**Prompt:** Output must consist only of the lines of the material below from the one with "none -> orange brick I7:J7 level 1" through the one with "none -> tan brick N8 level 1", each reproduced exactly; no pictures belong in it.
-- Provided records follows --
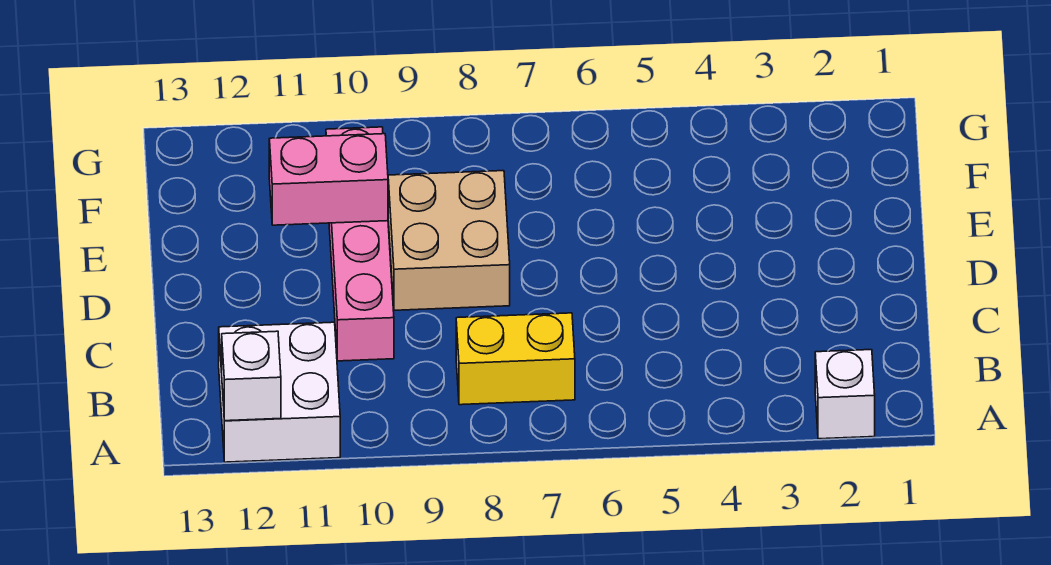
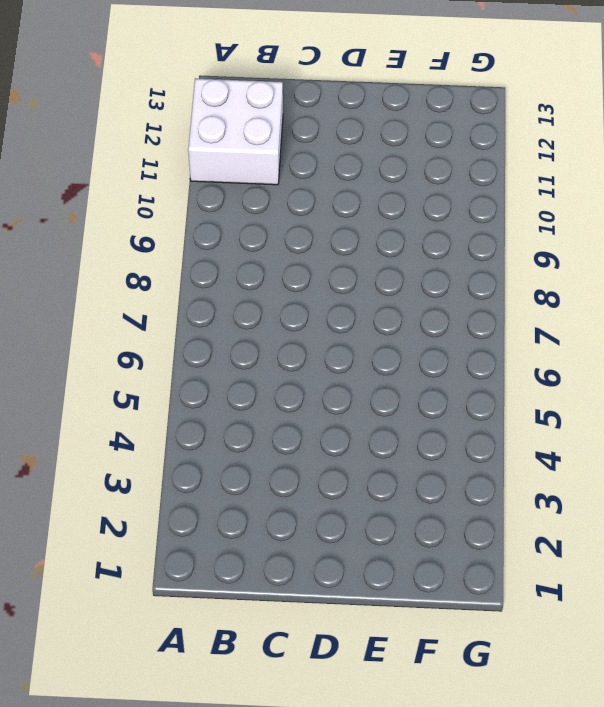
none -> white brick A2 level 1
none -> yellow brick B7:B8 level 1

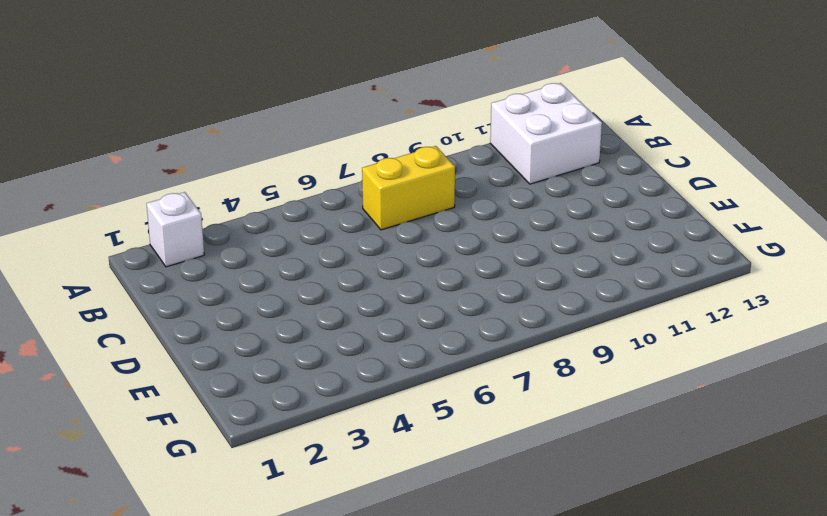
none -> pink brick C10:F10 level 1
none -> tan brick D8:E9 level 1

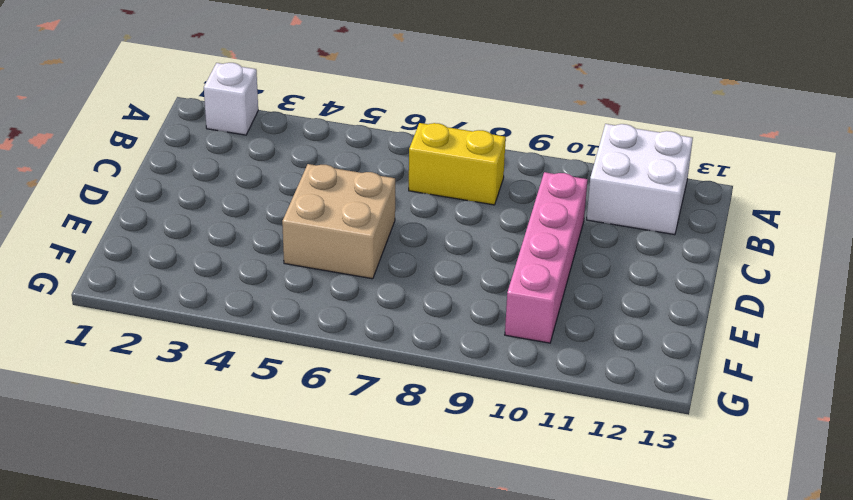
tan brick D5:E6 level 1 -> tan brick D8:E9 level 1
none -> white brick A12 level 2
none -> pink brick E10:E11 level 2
-- Provided records concluded --
-- Provided records follows --
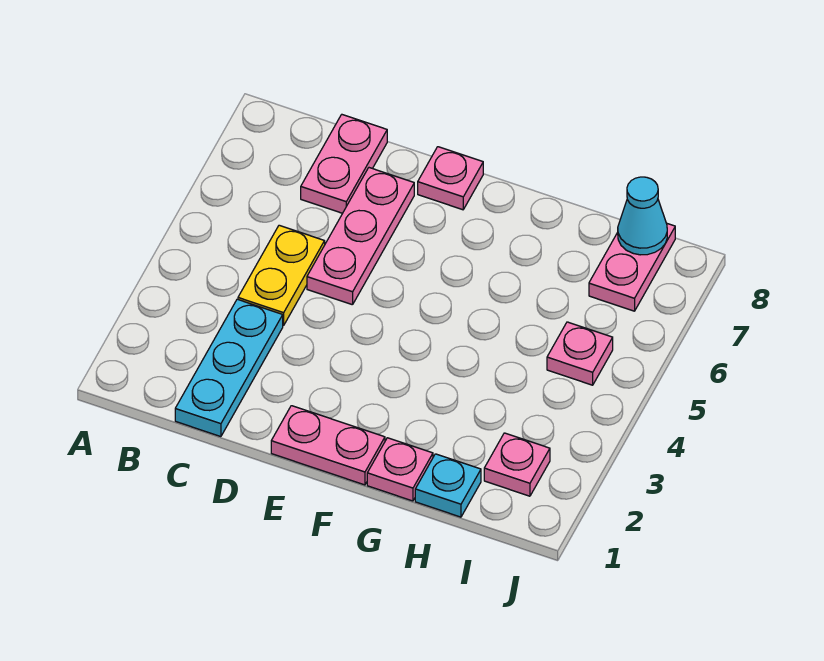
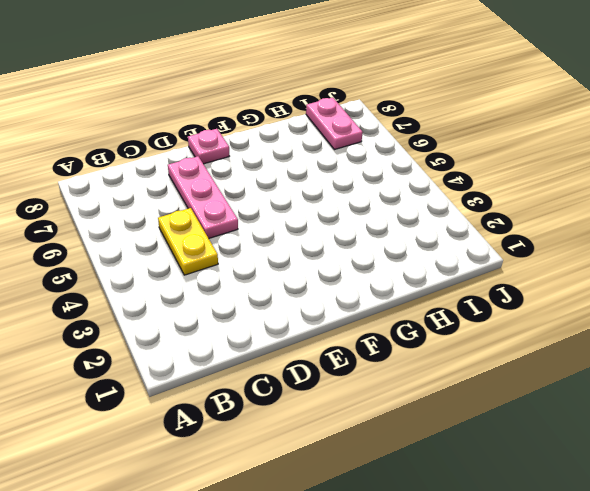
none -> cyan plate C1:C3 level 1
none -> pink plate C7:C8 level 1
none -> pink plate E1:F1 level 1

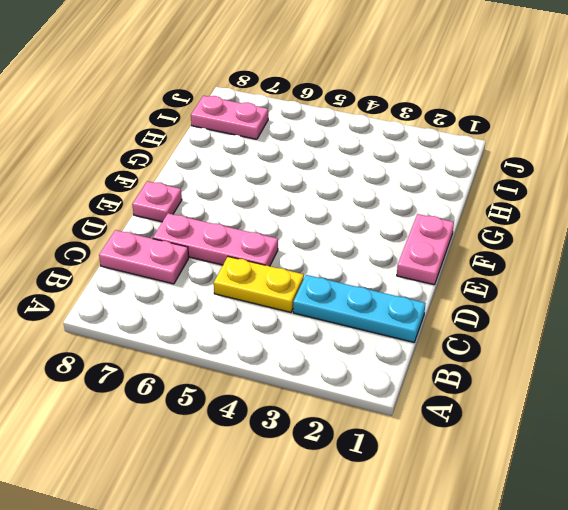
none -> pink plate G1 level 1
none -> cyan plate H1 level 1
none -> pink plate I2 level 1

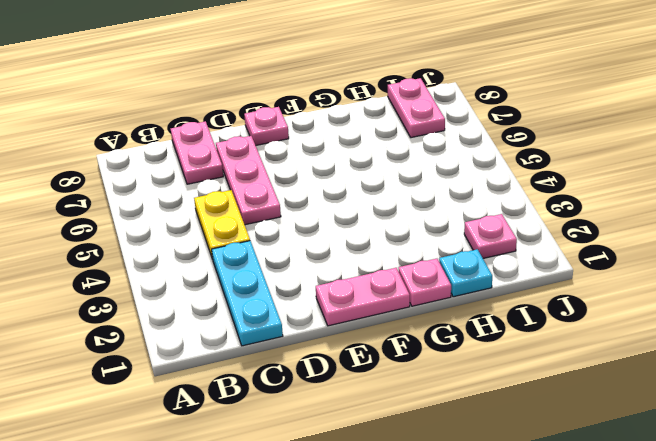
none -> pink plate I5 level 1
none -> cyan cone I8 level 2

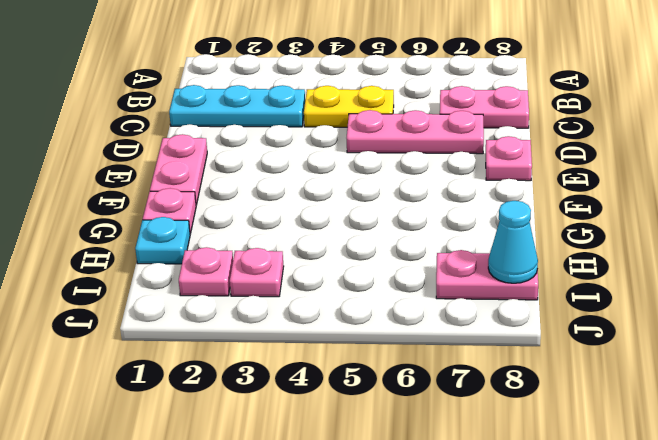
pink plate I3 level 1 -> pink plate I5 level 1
-- Provided records concluded --
-- Provided records follows --
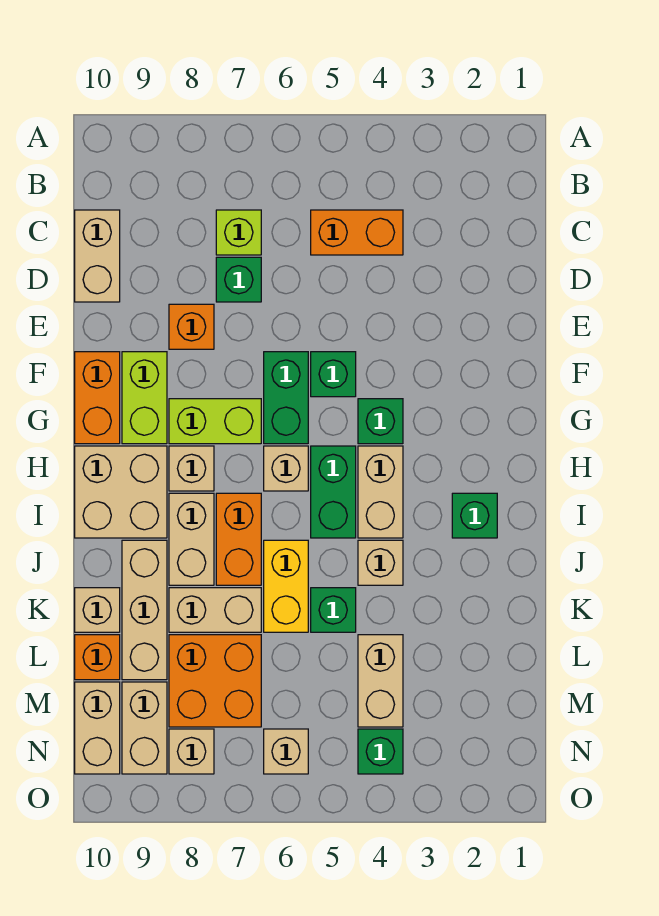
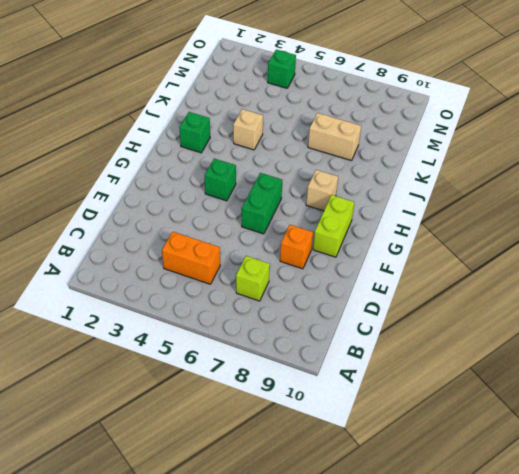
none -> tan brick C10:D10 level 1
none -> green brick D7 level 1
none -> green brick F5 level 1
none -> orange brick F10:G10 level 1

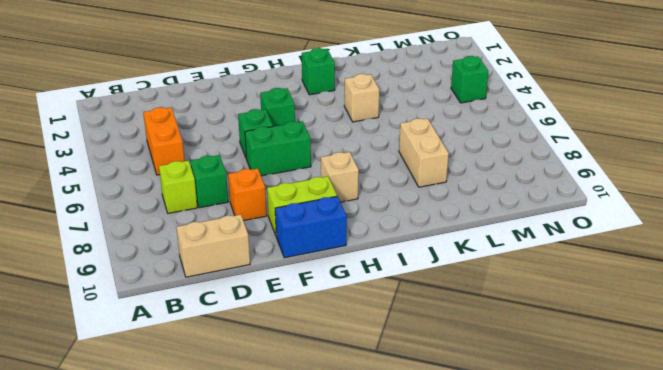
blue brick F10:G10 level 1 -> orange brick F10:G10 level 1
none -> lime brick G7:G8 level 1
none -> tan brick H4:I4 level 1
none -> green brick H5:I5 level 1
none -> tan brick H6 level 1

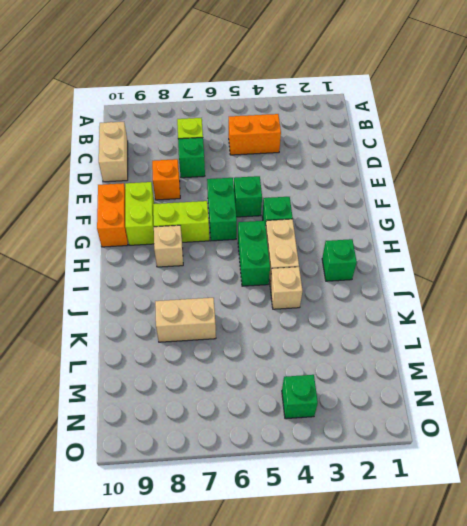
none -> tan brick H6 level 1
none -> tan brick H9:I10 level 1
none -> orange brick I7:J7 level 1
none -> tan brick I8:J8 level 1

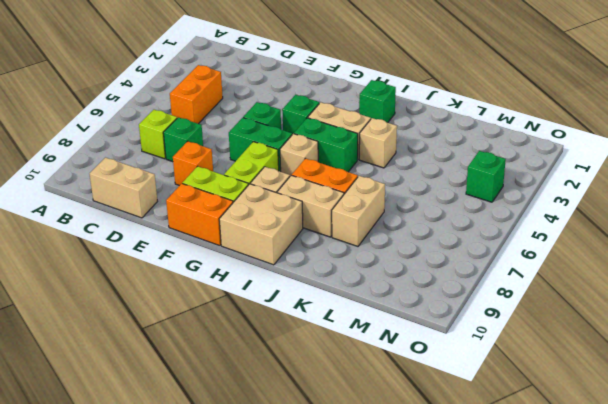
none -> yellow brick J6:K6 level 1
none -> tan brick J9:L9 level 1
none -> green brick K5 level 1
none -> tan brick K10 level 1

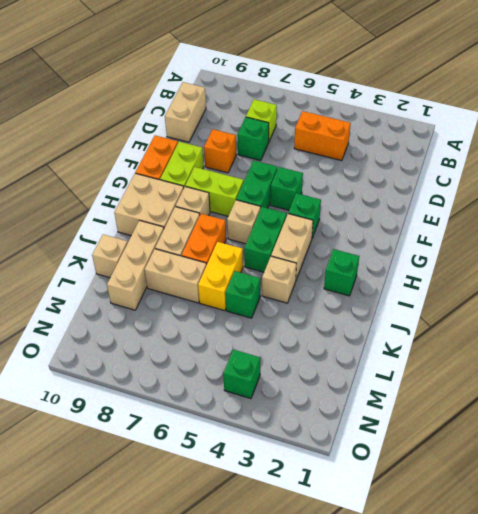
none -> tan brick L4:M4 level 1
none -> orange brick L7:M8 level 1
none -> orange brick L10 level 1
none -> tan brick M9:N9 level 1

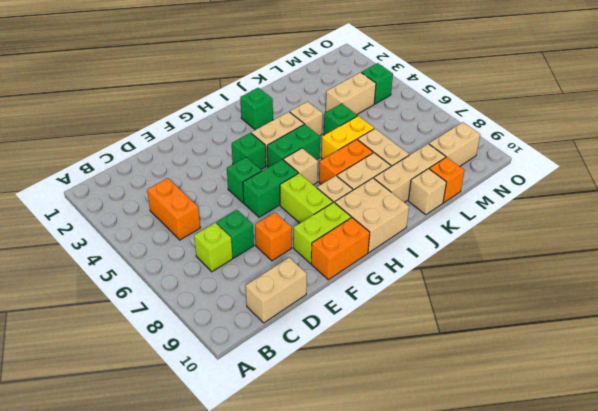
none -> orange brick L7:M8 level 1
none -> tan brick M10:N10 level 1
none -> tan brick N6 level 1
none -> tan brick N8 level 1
-- Provided records concluded --
**Answer space:**
none -> orange brick I7:J7 level 1
none -> tan brick I8:J8 level 1

none -> yellow brick J6:K6 level 1
none -> tan brick J9:L9 level 1
none -> green brick K5 level 1
none -> tan brick K10 level 1

none -> tan brick L4:M4 level 1
none -> orange brick L7:M8 level 1
none -> orange brick L10 level 1
none -> tan brick M9:N9 level 1

none -> orange brick L7:M8 level 1
none -> tan brick M10:N10 level 1
none -> tan brick N6 level 1
none -> tan brick N8 level 1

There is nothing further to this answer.